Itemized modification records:

:::::

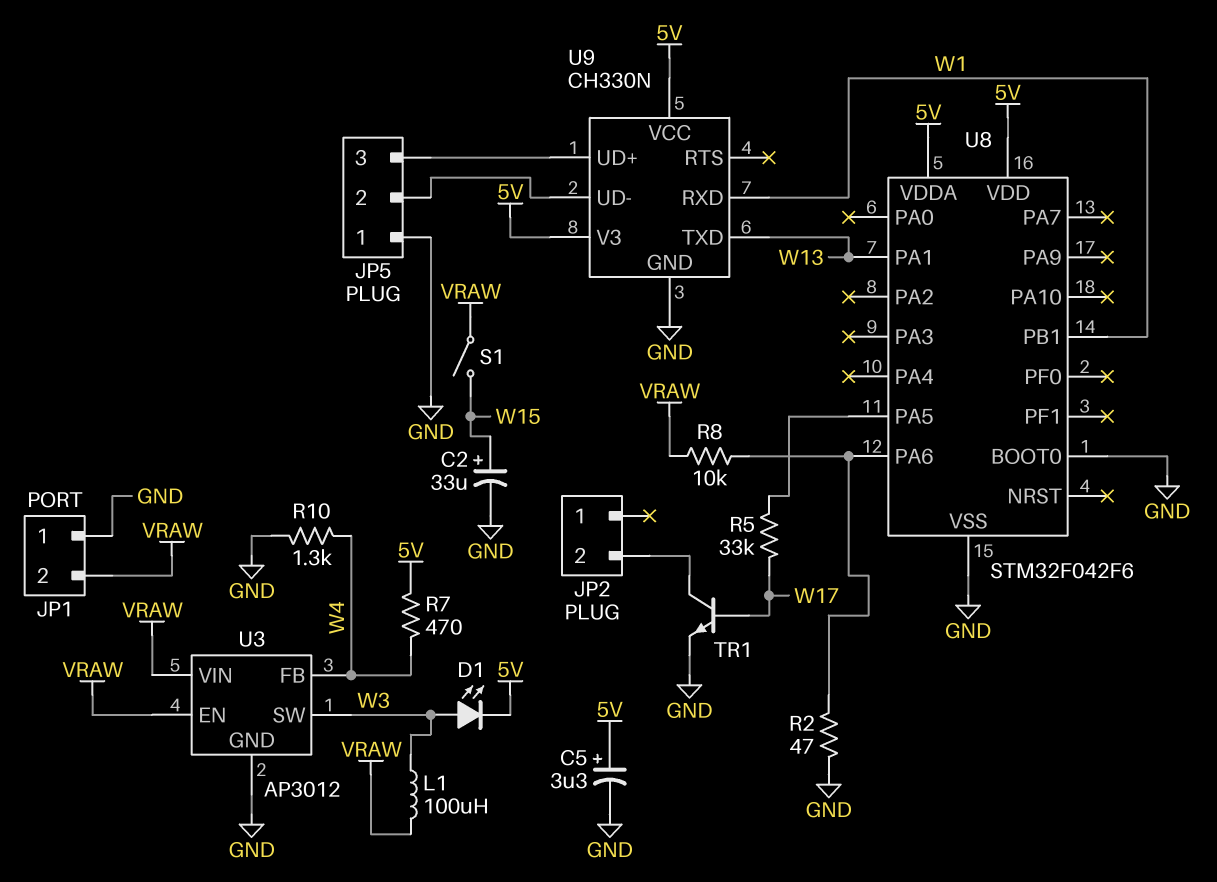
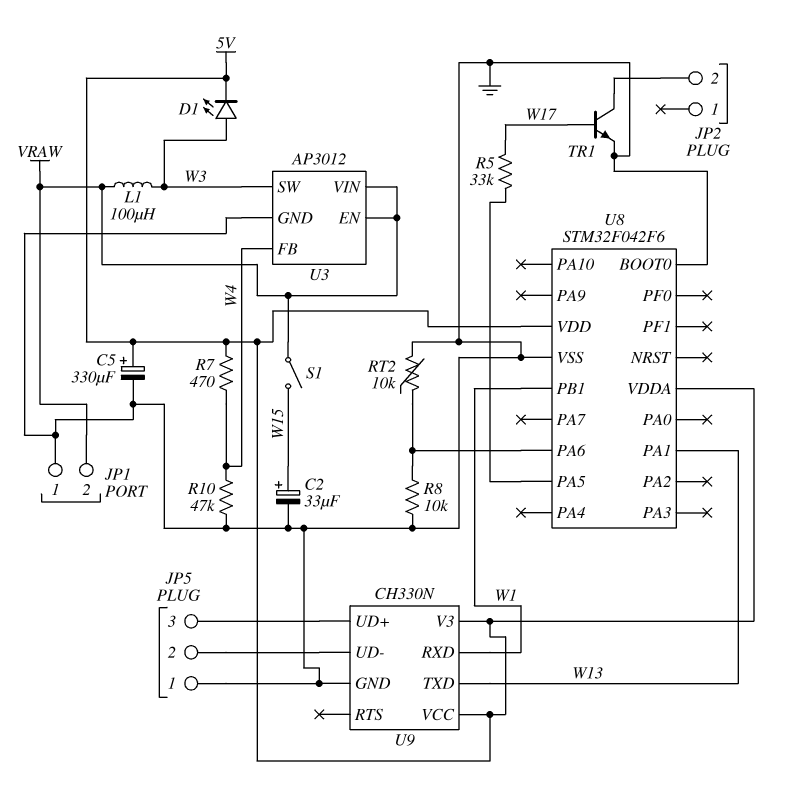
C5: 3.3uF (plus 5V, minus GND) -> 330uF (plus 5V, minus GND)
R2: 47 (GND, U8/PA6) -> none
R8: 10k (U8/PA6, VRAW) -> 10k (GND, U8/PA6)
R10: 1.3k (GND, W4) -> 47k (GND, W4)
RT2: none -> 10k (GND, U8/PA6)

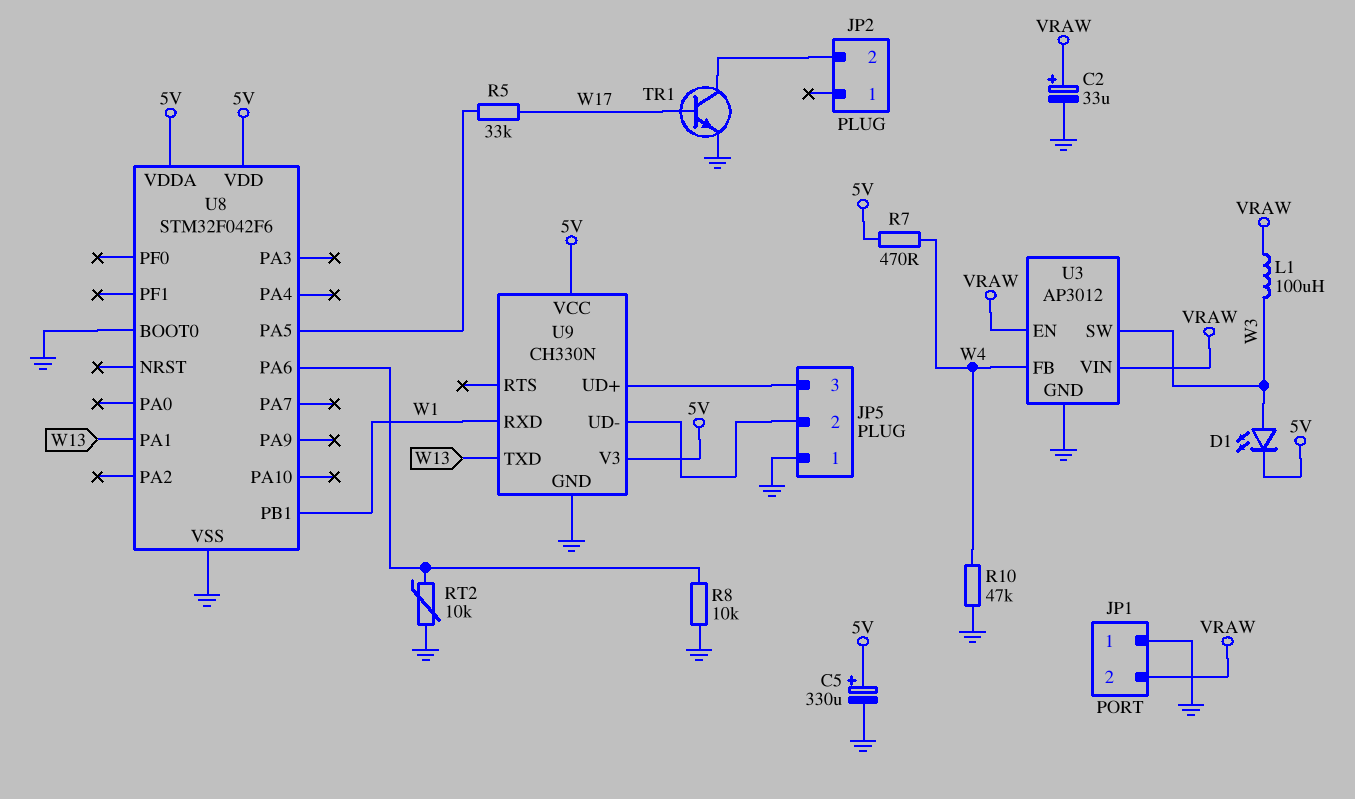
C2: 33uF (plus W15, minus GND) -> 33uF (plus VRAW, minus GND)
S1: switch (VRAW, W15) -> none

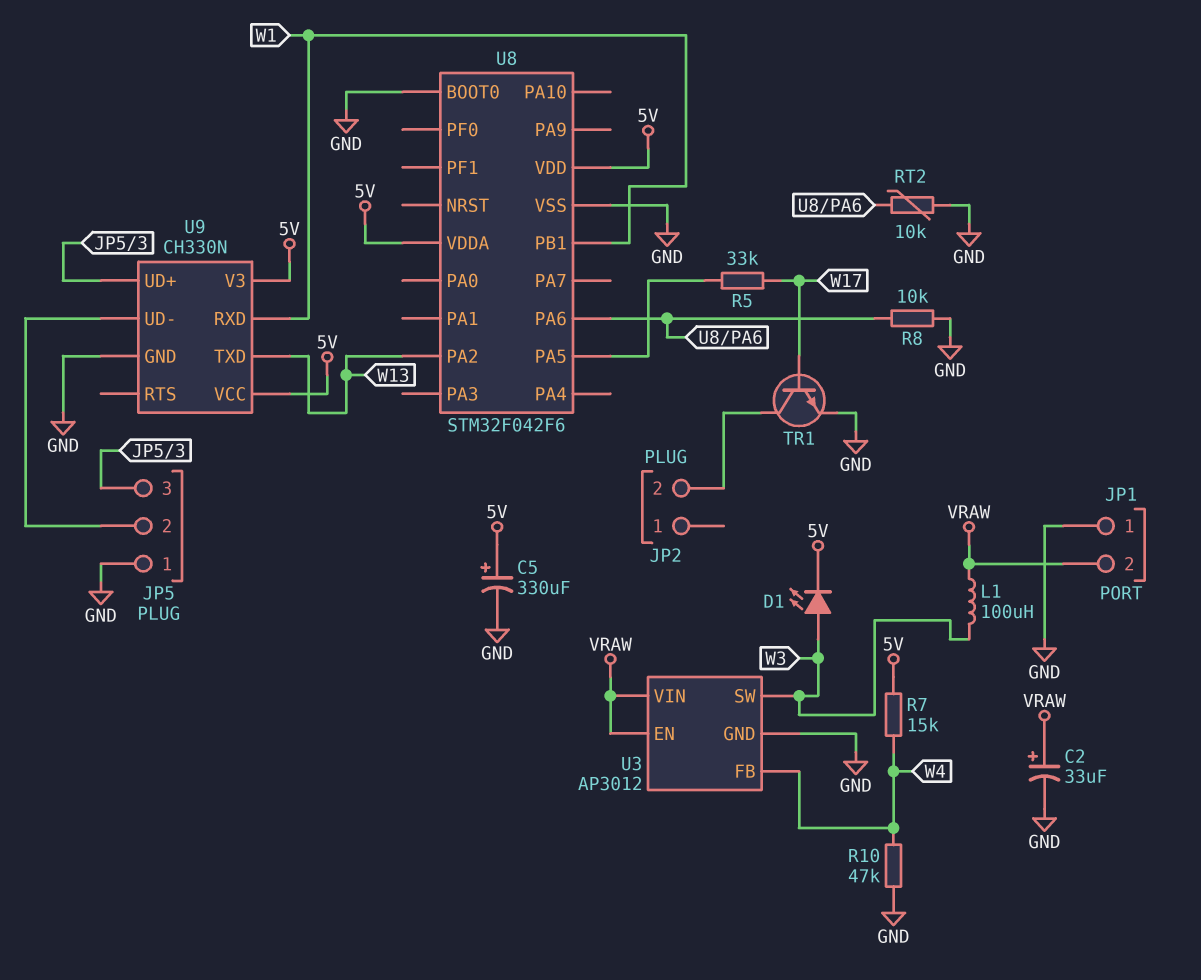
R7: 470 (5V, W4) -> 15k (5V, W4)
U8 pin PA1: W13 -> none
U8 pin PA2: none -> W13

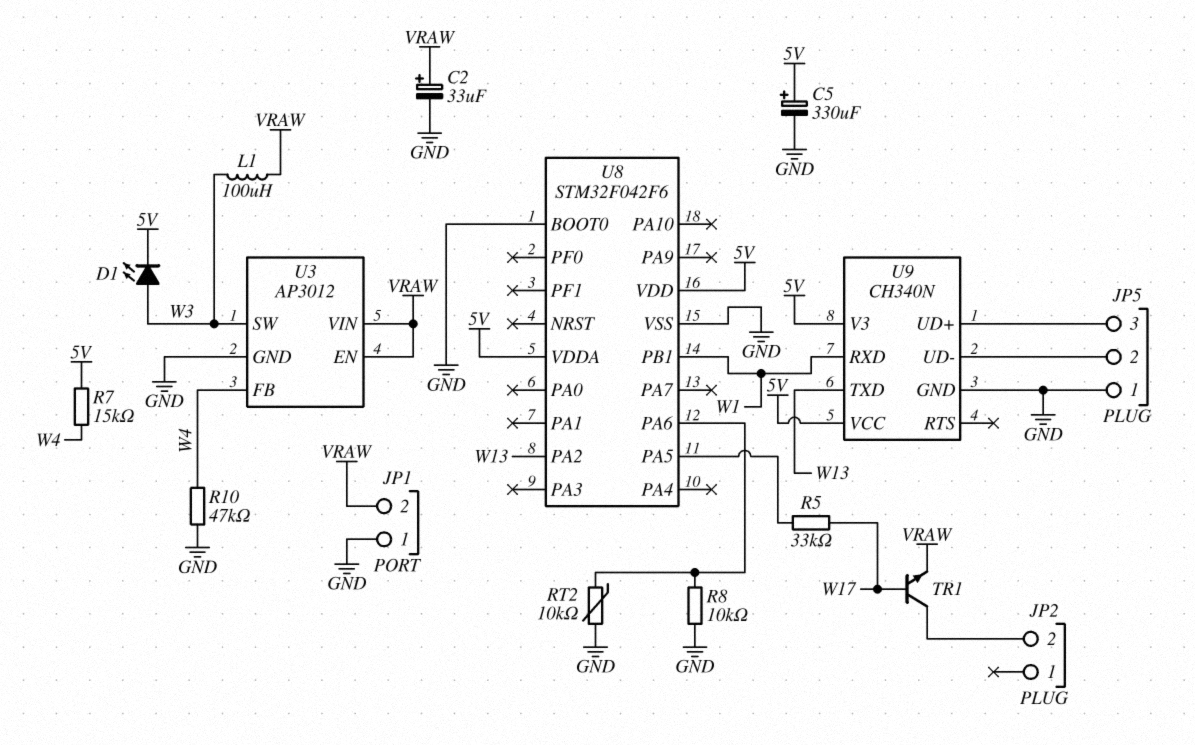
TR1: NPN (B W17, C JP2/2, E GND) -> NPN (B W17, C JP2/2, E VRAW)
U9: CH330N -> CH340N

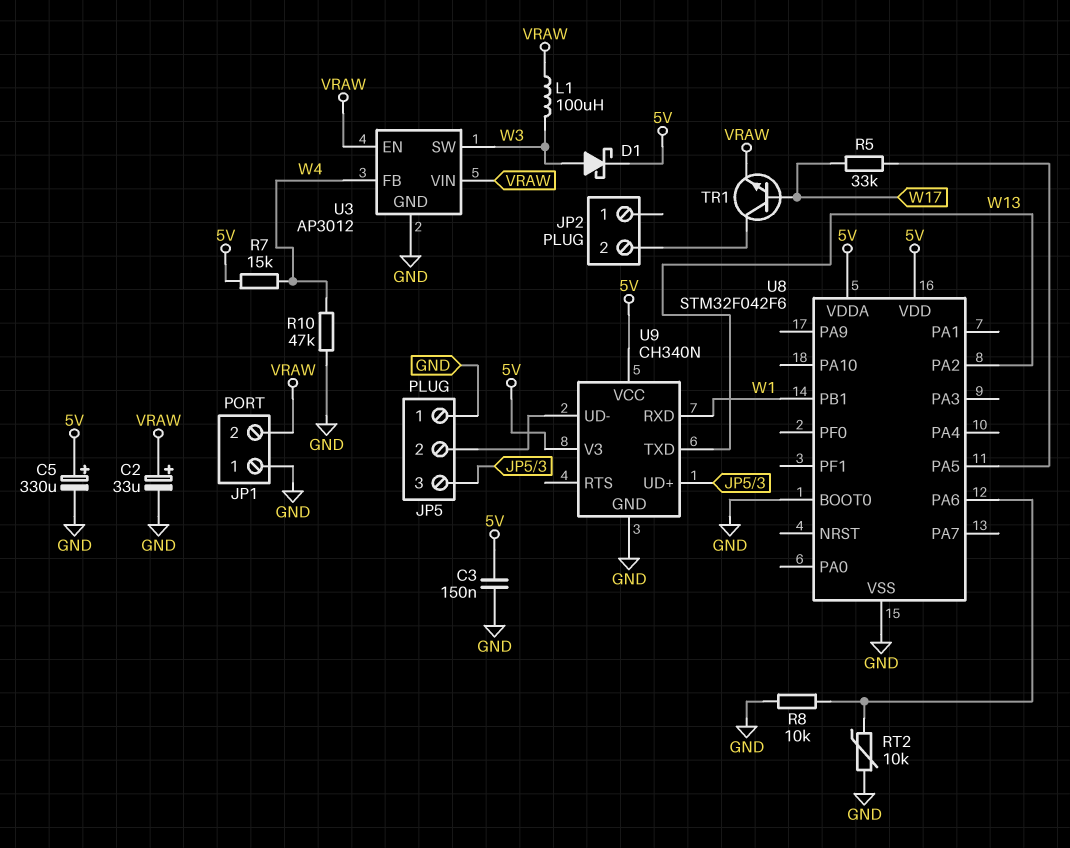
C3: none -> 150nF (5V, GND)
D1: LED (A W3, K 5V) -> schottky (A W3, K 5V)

:::::

• _TASK STATEMENT_
All of the data above needs to be given again exactly. Leave out each image.

• _EXPECTED ANSWER_
C5: 3.3uF (plus 5V, minus GND) -> 330uF (plus 5V, minus GND)
R2: 47 (GND, U8/PA6) -> none
R8: 10k (U8/PA6, VRAW) -> 10k (GND, U8/PA6)
R10: 1.3k (GND, W4) -> 47k (GND, W4)
RT2: none -> 10k (GND, U8/PA6)

C2: 33uF (plus W15, minus GND) -> 33uF (plus VRAW, minus GND)
S1: switch (VRAW, W15) -> none

R7: 470 (5V, W4) -> 15k (5V, W4)
U8 pin PA1: W13 -> none
U8 pin PA2: none -> W13

TR1: NPN (B W17, C JP2/2, E GND) -> NPN (B W17, C JP2/2, E VRAW)
U9: CH330N -> CH340N

C3: none -> 150nF (5V, GND)
D1: LED (A W3, K 5V) -> schottky (A W3, K 5V)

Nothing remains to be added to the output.